> Work to complete
Go through the data line by line. Copy each one holding the string "braun".

> Scene difference descriptions
►

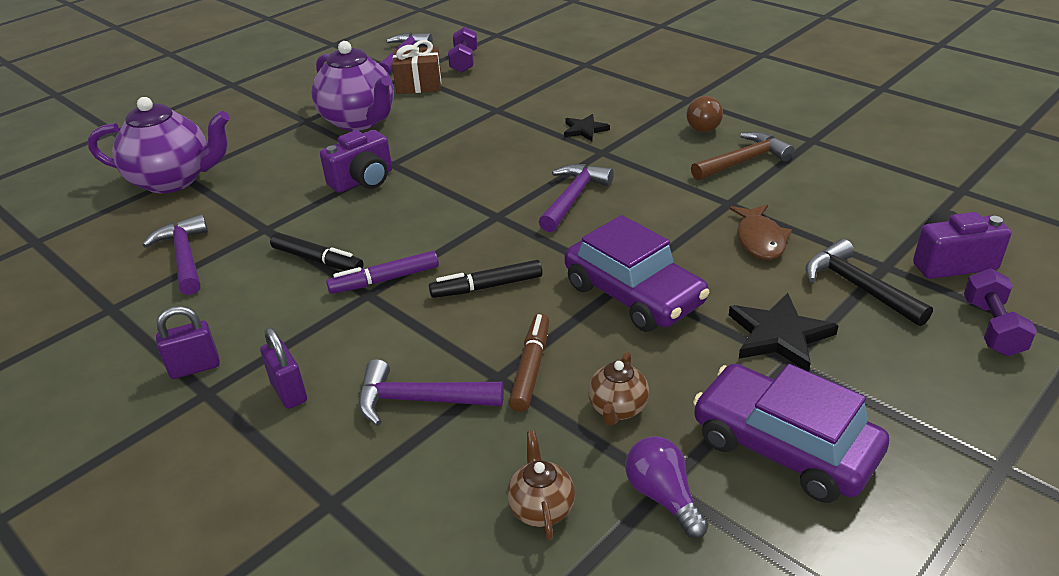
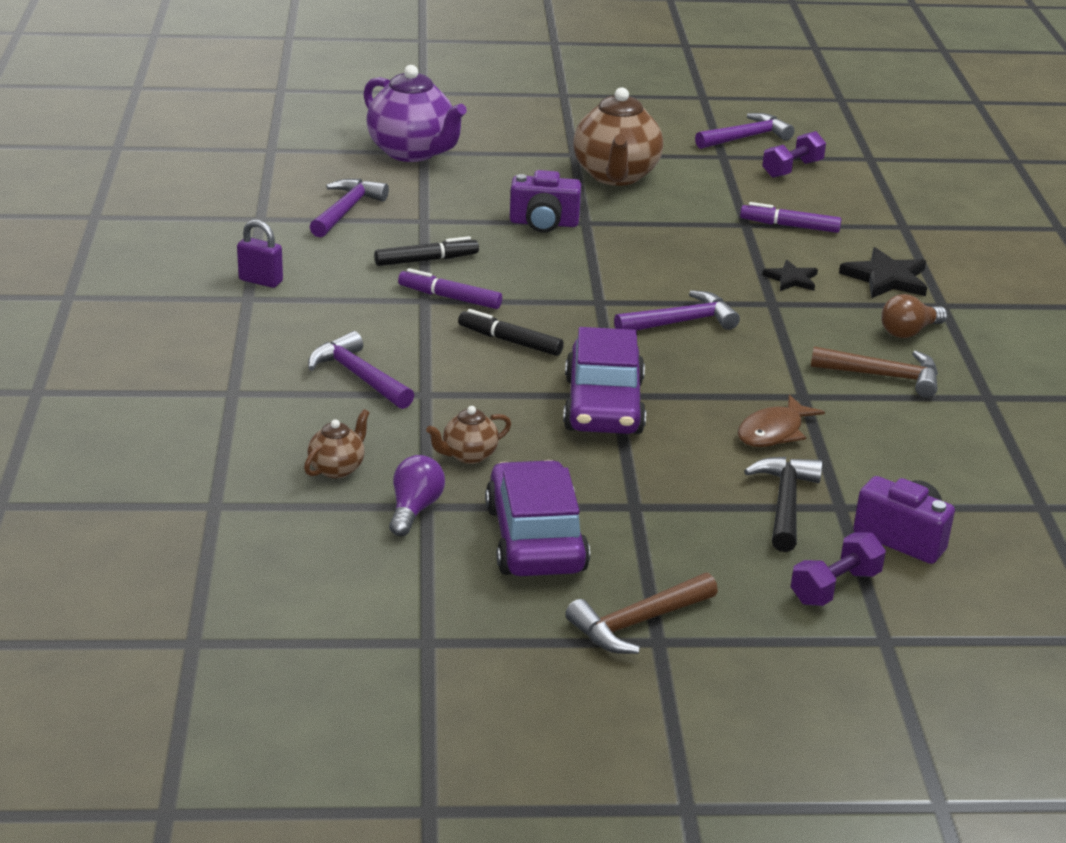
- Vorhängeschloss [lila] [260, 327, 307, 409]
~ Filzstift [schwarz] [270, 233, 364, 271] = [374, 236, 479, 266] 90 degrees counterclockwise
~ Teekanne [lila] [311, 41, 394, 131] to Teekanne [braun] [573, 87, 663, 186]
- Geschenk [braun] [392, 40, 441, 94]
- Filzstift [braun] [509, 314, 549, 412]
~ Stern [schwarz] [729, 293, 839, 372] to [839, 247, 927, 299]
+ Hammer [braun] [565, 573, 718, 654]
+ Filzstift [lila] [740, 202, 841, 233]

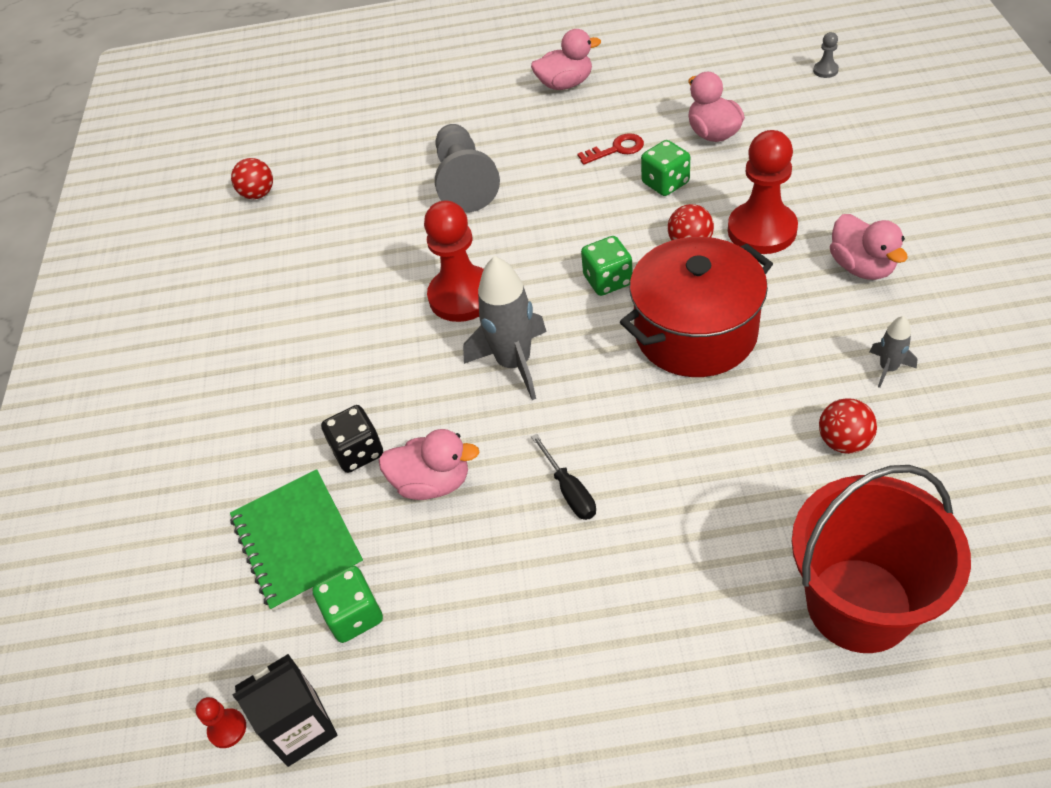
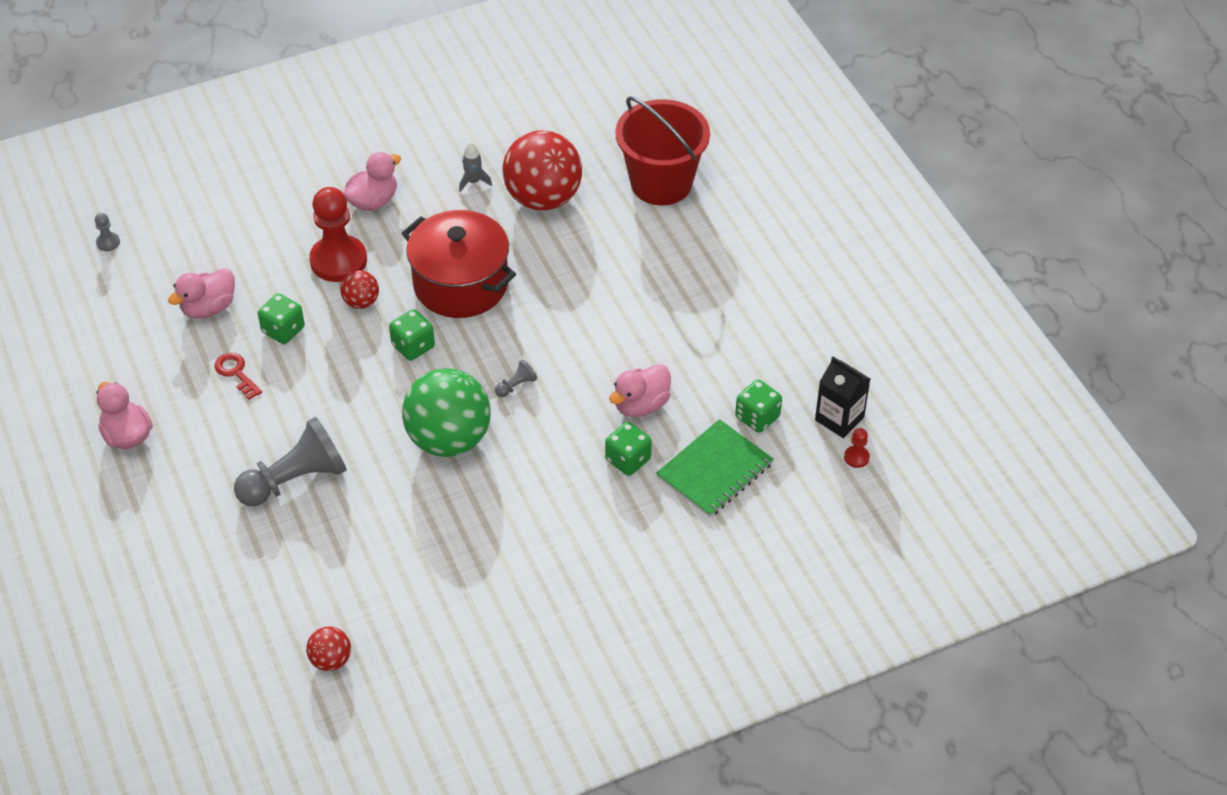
~ Spielwürfel [schwarz] [321, 405, 383, 473] to Spielwürfel [grün] [605, 422, 652, 476]
~ Ente [rosa] [378, 429, 479, 500] = [609, 364, 671, 417] 120 degrees counterclockwise
~ Bauer [rot] [424, 200, 484, 322] to Ball [grün] [402, 369, 491, 457]
~ Rakete [grau] [463, 256, 547, 400] to Bauer [grau] [495, 360, 537, 397]
- Schraubenzieher [schwarz] [531, 434, 596, 520]
~ Ball [rot] [819, 398, 877, 454] = [503, 130, 582, 211] x2.15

◄

> Result of the task
~ Teekanne [lila] [311, 41, 394, 131] to Teekanne [braun] [573, 87, 663, 186]
- Geschenk [braun] [392, 40, 441, 94]
- Filzstift [braun] [509, 314, 549, 412]
+ Hammer [braun] [565, 573, 718, 654]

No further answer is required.